* [Goal of the exercise]: Your answer should contain only the lines from the top of the data below down through the one with "cyan line: (61, 183) -> (88, 222), moved", transcribed exactly and without pictures; please include nothing more.

[Opening Extracted entries section]

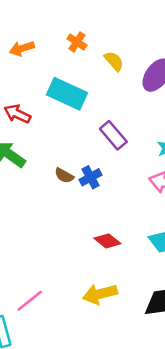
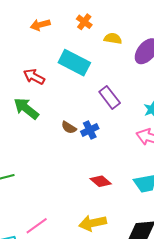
yellow semicircle: (114, 61) -> (113, 38), turned -42

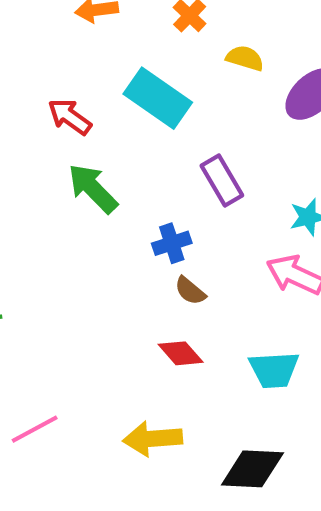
green arrow: (26, 109) -> (93, 188), moved
brown semicircle: (69, 127) -> (190, 291), moved

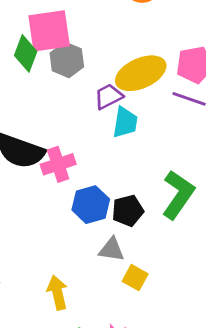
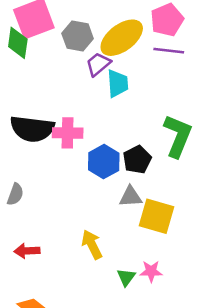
gray hexagon: (67, 60) -> (78, 36), moved
pink cross: (58, 164) -> (68, 133), turned 32
yellow square: (135, 278) -> (156, 216), size x1.6

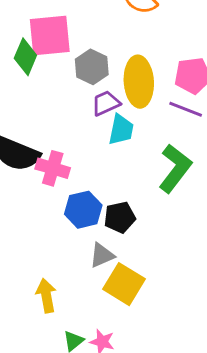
yellow ellipse: (122, 38) -> (139, 82), turned -72
green L-shape: (178, 136) -> (175, 168), moved
gray triangle: (131, 197) -> (102, 255), turned -35

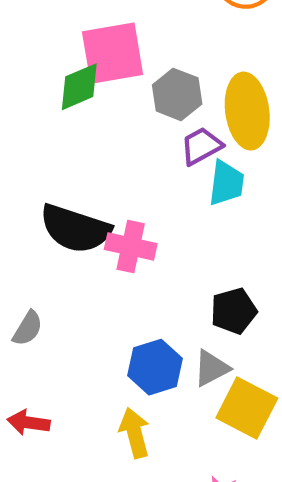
green diamond: (25, 57) -> (79, 87), turned 48
blue hexagon: (83, 210) -> (155, 367), moved

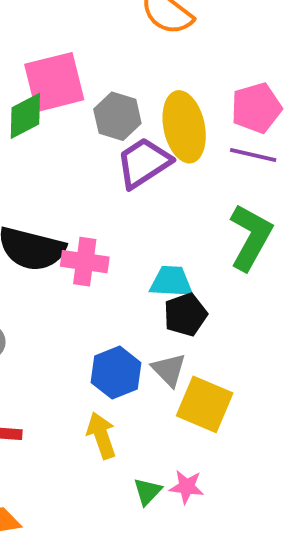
purple trapezoid: (201, 146) -> (144, 163), size x1.4
cyan trapezoid: (226, 183) -> (171, 282), moved, turned -90
gray triangle: (211, 368) -> (169, 370), turned -42

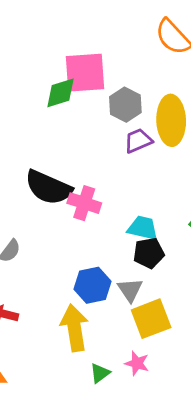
purple trapezoid: (144, 163) -> (138, 141), size x0.7
yellow square: (205, 404) -> (151, 319), turned 36
yellow arrow: (101, 435) -> (74, 328), size x1.4
pink star: (187, 487) -> (137, 363), moved

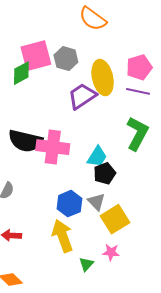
gray hexagon: (125, 105) -> (66, 59), moved
purple trapezoid: (138, 141) -> (82, 96), size x1.4
pink cross: (84, 203) -> (53, 147), size x1.4
cyan trapezoid: (143, 228) -> (97, 157), turned 120

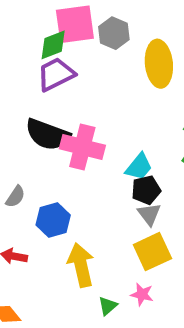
purple trapezoid: (82, 96) -> (56, 74), moved
gray triangle: (96, 202) -> (149, 214), moved
blue hexagon: (69, 204) -> (53, 220), moved

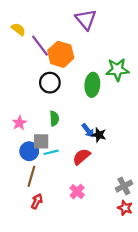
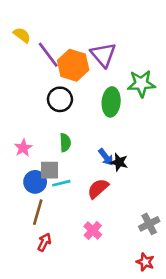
purple triangle: (86, 19) -> (103, 55), moved
red star: (125, 208) -> (145, 262), moved

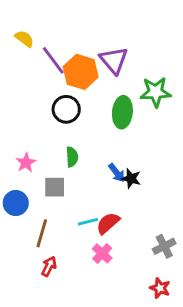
blue circle: (35, 182) -> (16, 203), moved
cyan line: (61, 183) -> (88, 222), moved
red semicircle: (98, 188) -> (108, 223), moved

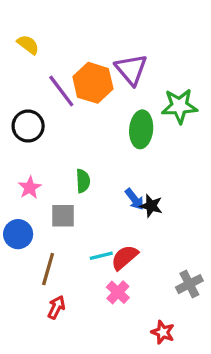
purple line: (53, 60) -> (61, 91), moved
black circle: (66, 109) -> (28, 126), moved
red star: (160, 288) -> (163, 332), moved

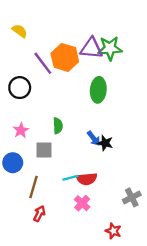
purple triangle: (131, 69) -> (91, 48), turned -45
green star: (179, 106) -> (110, 48), moved
red semicircle: (125, 257) -> (87, 179), turned -144

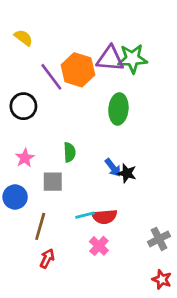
red star: (113, 231) -> (162, 279), moved

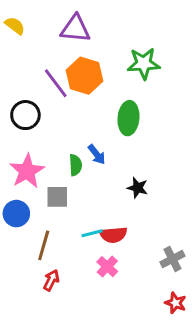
yellow semicircle: (23, 38) -> (15, 26), moved
purple triangle: (110, 59) -> (75, 29), moved
pink star: (25, 158) -> (27, 171), size x1.6
blue arrow: (113, 168) -> (97, 154), moved

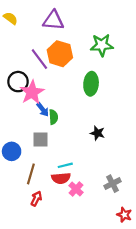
blue arrow: (97, 154) -> (43, 110), moved
pink star: (27, 171) -> (32, 92), moved
red semicircle: (113, 235) -> (61, 178), moved
gray cross: (172, 259) -> (112, 184), moved

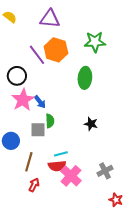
pink star: (32, 92) -> (23, 100), moved
green semicircle: (53, 117) -> (50, 121), moved
pink cross: (76, 189) -> (71, 176), size x1.5

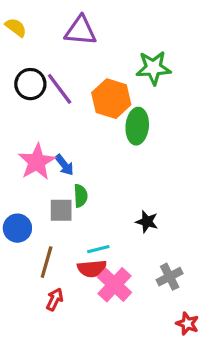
orange hexagon: (56, 50) -> (111, 99), moved
black circle: (17, 76) -> (30, 84), moved
black star: (91, 124) -> (147, 222), moved

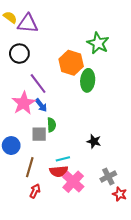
purple triangle: (81, 31) -> (28, 24), moved
green star: (153, 68) -> (98, 43), turned 30
purple line: (60, 89) -> (38, 83), moved
red star: (187, 324) -> (120, 194), moved

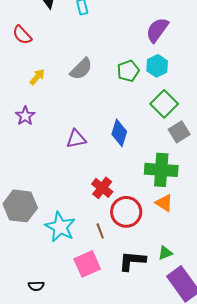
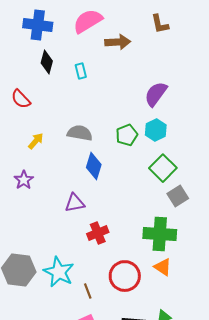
gray semicircle: (81, 69) -> (80, 133), turned -125
blue diamond: (119, 133) -> (94, 166), moved
red cross: (102, 188) -> (98, 233), moved, turned 30
cyan star: (60, 227) -> (59, 272), moved
brown line: (100, 231) -> (88, 291), moved

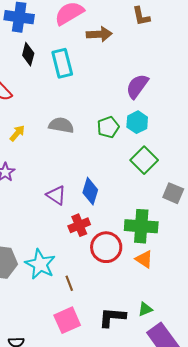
cyan rectangle: (81, 71) -> (62, 63), size x1.8
blue diamond: (94, 166) -> (90, 191), moved
gray square: (178, 196) -> (173, 193), moved, turned -35
purple triangle: (75, 203) -> (56, 195), turned 45
red circle: (125, 276) -> (106, 247), moved

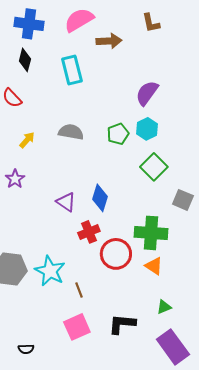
black diamond: (28, 54) -> (25, 60), moved
green triangle: (145, 309) -> (164, 307), moved

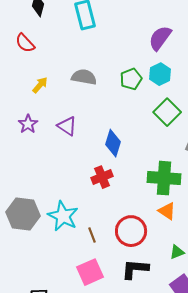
purple triangle: (66, 202) -> (67, 126), moved
red circle: (116, 254) -> (131, 231), moved

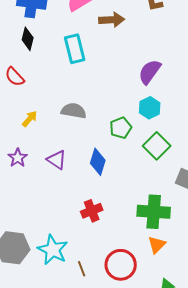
green pentagon: (131, 79) -> (121, 128), moved
blue diamond: (113, 143) -> (98, 162), moved
orange triangle: (167, 211) -> (157, 245), turned 42

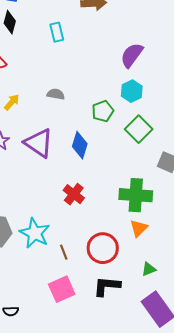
cyan rectangle: (75, 49) -> (57, 32), size x0.7
gray semicircle: (74, 111) -> (56, 94), size x0.7
purple triangle: (57, 160) -> (39, 143), size x1.5
red cross: (92, 211) -> (74, 194), turned -30

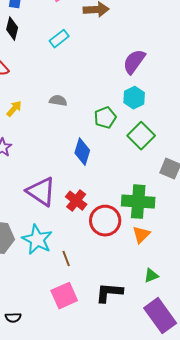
cyan rectangle: (57, 32) -> (59, 39), turned 66
purple triangle: (39, 143) -> (41, 192), moved
red circle: (103, 248) -> (105, 221), moved

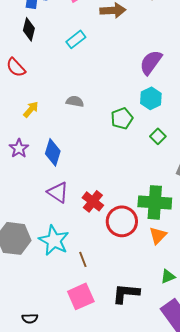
green square: (141, 136) -> (158, 136), size x0.6
blue diamond: (82, 152) -> (53, 152), moved
purple triangle: (41, 192) -> (58, 192), size x0.7

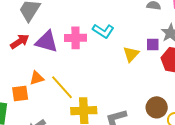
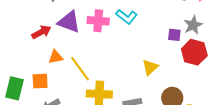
red arrow: (20, 41) -> (41, 32), moved
yellow triangle: (131, 54) -> (150, 67), moved
orange square: (20, 93) -> (40, 81), moved

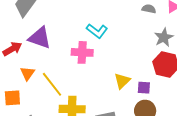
pink cross: (98, 21) -> (82, 52), moved
purple square: (174, 35) -> (144, 88), moved
orange triangle: (56, 57) -> (27, 73), turned -42

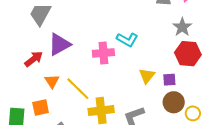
cyan L-shape: (97, 31) -> (127, 40), moved
purple triangle: (40, 38) -> (59, 44), turned -40

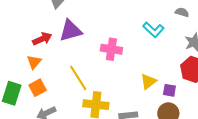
cyan L-shape: (127, 40) -> (153, 30), moved
orange triangle: (52, 81) -> (34, 62), moved
orange square: (41, 108) -> (38, 88), turned -30

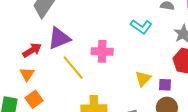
yellow line: (78, 78) -> (73, 67), moved

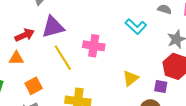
orange triangle: (27, 74) -> (16, 58), turned 49
purple square: (165, 85) -> (161, 87), moved
orange square: (34, 99) -> (34, 86), moved

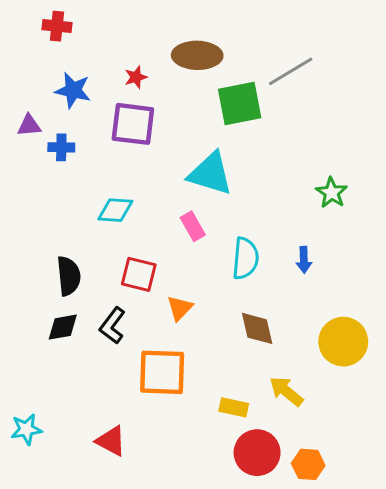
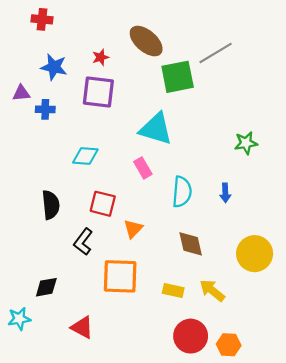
brown ellipse: (197, 55) -> (146, 41), turned 40
green star: (332, 193) -> (246, 143), turned 30
black diamond: (63, 327) -> (46, 287), moved
yellow rectangle: (234, 407) -> (173, 291), moved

[Closing Extracted entries section]

* [Answer below]:
yellow semicircle: (114, 61) -> (113, 38), turned -42

green arrow: (26, 109) -> (93, 188), moved
brown semicircle: (69, 127) -> (190, 291), moved

gray hexagon: (67, 60) -> (78, 36), moved
pink cross: (58, 164) -> (68, 133), turned 32
yellow square: (135, 278) -> (156, 216), size x1.6

yellow ellipse: (122, 38) -> (139, 82), turned -72
green L-shape: (178, 136) -> (175, 168), moved
gray triangle: (131, 197) -> (102, 255), turned -35

green diamond: (25, 57) -> (79, 87), turned 48
blue hexagon: (83, 210) -> (155, 367), moved

purple trapezoid: (201, 146) -> (144, 163), size x1.4
cyan trapezoid: (226, 183) -> (171, 282), moved, turned -90
gray triangle: (211, 368) -> (169, 370), turned -42

purple trapezoid: (144, 163) -> (138, 141), size x0.7
yellow square: (205, 404) -> (151, 319), turned 36
yellow arrow: (101, 435) -> (74, 328), size x1.4
pink star: (187, 487) -> (137, 363), moved

gray hexagon: (125, 105) -> (66, 59), moved
purple trapezoid: (138, 141) -> (82, 96), size x1.4
pink cross: (84, 203) -> (53, 147), size x1.4
cyan trapezoid: (143, 228) -> (97, 157), turned 120

purple trapezoid: (82, 96) -> (56, 74), moved
gray triangle: (96, 202) -> (149, 214), moved
blue hexagon: (69, 204) -> (53, 220), moved

purple triangle: (86, 19) -> (103, 55), moved
red star: (125, 208) -> (145, 262), moved

blue circle: (35, 182) -> (16, 203), moved
cyan line: (61, 183) -> (88, 222), moved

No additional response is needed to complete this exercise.